YOUR ASSIGNMENT: Your job is to restate each entry word for word.

(Stored entries)
[Start of section]
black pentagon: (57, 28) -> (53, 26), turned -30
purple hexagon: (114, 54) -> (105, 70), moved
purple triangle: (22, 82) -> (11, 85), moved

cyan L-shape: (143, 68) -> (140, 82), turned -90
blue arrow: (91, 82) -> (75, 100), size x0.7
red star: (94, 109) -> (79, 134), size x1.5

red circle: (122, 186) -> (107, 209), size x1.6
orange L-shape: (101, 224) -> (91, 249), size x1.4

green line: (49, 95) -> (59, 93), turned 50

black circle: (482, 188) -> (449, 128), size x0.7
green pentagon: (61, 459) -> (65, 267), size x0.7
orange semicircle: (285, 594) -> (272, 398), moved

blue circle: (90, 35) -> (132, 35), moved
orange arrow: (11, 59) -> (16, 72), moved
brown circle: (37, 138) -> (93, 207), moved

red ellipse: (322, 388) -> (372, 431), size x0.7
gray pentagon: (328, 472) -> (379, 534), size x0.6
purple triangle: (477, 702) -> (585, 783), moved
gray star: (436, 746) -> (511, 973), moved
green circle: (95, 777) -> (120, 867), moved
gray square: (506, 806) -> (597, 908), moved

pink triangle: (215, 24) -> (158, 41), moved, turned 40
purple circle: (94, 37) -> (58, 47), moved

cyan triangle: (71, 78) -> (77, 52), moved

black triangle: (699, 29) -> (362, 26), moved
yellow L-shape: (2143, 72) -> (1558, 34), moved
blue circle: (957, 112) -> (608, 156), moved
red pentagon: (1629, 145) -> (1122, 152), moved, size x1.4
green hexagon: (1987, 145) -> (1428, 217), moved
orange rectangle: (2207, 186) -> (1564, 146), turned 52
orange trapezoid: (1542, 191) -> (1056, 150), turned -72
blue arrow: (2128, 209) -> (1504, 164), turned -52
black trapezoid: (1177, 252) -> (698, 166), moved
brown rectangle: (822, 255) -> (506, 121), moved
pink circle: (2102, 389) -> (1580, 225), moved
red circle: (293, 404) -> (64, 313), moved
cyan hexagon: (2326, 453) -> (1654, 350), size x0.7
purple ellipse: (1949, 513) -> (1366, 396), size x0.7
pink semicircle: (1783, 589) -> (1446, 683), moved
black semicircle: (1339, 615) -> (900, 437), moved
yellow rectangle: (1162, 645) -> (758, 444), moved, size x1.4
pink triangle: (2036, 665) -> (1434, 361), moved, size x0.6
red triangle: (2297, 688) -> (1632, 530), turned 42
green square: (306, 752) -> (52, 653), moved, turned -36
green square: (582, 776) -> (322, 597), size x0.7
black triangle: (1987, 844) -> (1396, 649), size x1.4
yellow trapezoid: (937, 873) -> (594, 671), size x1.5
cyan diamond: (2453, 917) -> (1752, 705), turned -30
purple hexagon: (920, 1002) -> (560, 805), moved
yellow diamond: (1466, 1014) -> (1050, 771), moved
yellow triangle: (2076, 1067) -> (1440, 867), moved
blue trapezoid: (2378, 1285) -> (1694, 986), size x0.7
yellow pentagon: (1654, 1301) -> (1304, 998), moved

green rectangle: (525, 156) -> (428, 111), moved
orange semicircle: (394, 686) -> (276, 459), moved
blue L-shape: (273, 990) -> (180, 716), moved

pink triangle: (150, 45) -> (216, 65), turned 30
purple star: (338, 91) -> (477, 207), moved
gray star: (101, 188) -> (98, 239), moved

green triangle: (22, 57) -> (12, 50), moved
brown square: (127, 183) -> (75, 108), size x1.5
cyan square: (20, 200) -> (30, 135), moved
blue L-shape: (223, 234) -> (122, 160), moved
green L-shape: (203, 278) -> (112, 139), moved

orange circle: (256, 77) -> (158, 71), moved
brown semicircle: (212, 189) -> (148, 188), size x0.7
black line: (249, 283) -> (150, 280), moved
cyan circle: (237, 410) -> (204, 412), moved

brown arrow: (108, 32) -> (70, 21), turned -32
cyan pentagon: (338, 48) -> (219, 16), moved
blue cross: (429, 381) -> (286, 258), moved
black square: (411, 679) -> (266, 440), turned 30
[End of section]
EXERCISE ANSWER:
black pentagon: (57, 28) -> (53, 26), turned -30
purple hexagon: (114, 54) -> (105, 70), moved
purple triangle: (22, 82) -> (11, 85), moved

cyan L-shape: (143, 68) -> (140, 82), turned -90
blue arrow: (91, 82) -> (75, 100), size x0.7
red star: (94, 109) -> (79, 134), size x1.5

red circle: (122, 186) -> (107, 209), size x1.6
orange L-shape: (101, 224) -> (91, 249), size x1.4

green line: (49, 95) -> (59, 93), turned 50

black circle: (482, 188) -> (449, 128), size x0.7
green pentagon: (61, 459) -> (65, 267), size x0.7
orange semicircle: (285, 594) -> (272, 398), moved

blue circle: (90, 35) -> (132, 35), moved
orange arrow: (11, 59) -> (16, 72), moved
brown circle: (37, 138) -> (93, 207), moved

red ellipse: (322, 388) -> (372, 431), size x0.7
gray pentagon: (328, 472) -> (379, 534), size x0.6
purple triangle: (477, 702) -> (585, 783), moved
gray star: (436, 746) -> (511, 973), moved
green circle: (95, 777) -> (120, 867), moved
gray square: (506, 806) -> (597, 908), moved

pink triangle: (215, 24) -> (158, 41), moved, turned 40
purple circle: (94, 37) -> (58, 47), moved

cyan triangle: (71, 78) -> (77, 52), moved

black triangle: (699, 29) -> (362, 26), moved
yellow L-shape: (2143, 72) -> (1558, 34), moved
blue circle: (957, 112) -> (608, 156), moved
red pentagon: (1629, 145) -> (1122, 152), moved, size x1.4
green hexagon: (1987, 145) -> (1428, 217), moved
orange rectangle: (2207, 186) -> (1564, 146), turned 52
orange trapezoid: (1542, 191) -> (1056, 150), turned -72
blue arrow: (2128, 209) -> (1504, 164), turned -52
black trapezoid: (1177, 252) -> (698, 166), moved
brown rectangle: (822, 255) -> (506, 121), moved
pink circle: (2102, 389) -> (1580, 225), moved
red circle: (293, 404) -> (64, 313), moved
cyan hexagon: (2326, 453) -> (1654, 350), size x0.7
purple ellipse: (1949, 513) -> (1366, 396), size x0.7
pink semicircle: (1783, 589) -> (1446, 683), moved
black semicircle: (1339, 615) -> (900, 437), moved
yellow rectangle: (1162, 645) -> (758, 444), moved, size x1.4
pink triangle: (2036, 665) -> (1434, 361), moved, size x0.6
red triangle: (2297, 688) -> (1632, 530), turned 42
green square: (306, 752) -> (52, 653), moved, turned -36
green square: (582, 776) -> (322, 597), size x0.7
black triangle: (1987, 844) -> (1396, 649), size x1.4
yellow trapezoid: (937, 873) -> (594, 671), size x1.5
cyan diamond: (2453, 917) -> (1752, 705), turned -30
purple hexagon: (920, 1002) -> (560, 805), moved
yellow diamond: (1466, 1014) -> (1050, 771), moved
yellow triangle: (2076, 1067) -> (1440, 867), moved
blue trapezoid: (2378, 1285) -> (1694, 986), size x0.7
yellow pentagon: (1654, 1301) -> (1304, 998), moved

green rectangle: (525, 156) -> (428, 111), moved
orange semicircle: (394, 686) -> (276, 459), moved
blue L-shape: (273, 990) -> (180, 716), moved

pink triangle: (150, 45) -> (216, 65), turned 30
purple star: (338, 91) -> (477, 207), moved
gray star: (101, 188) -> (98, 239), moved

green triangle: (22, 57) -> (12, 50), moved
brown square: (127, 183) -> (75, 108), size x1.5
cyan square: (20, 200) -> (30, 135), moved
blue L-shape: (223, 234) -> (122, 160), moved
green L-shape: (203, 278) -> (112, 139), moved

orange circle: (256, 77) -> (158, 71), moved
brown semicircle: (212, 189) -> (148, 188), size x0.7
black line: (249, 283) -> (150, 280), moved
cyan circle: (237, 410) -> (204, 412), moved

brown arrow: (108, 32) -> (70, 21), turned -32
cyan pentagon: (338, 48) -> (219, 16), moved
blue cross: (429, 381) -> (286, 258), moved
black square: (411, 679) -> (266, 440), turned 30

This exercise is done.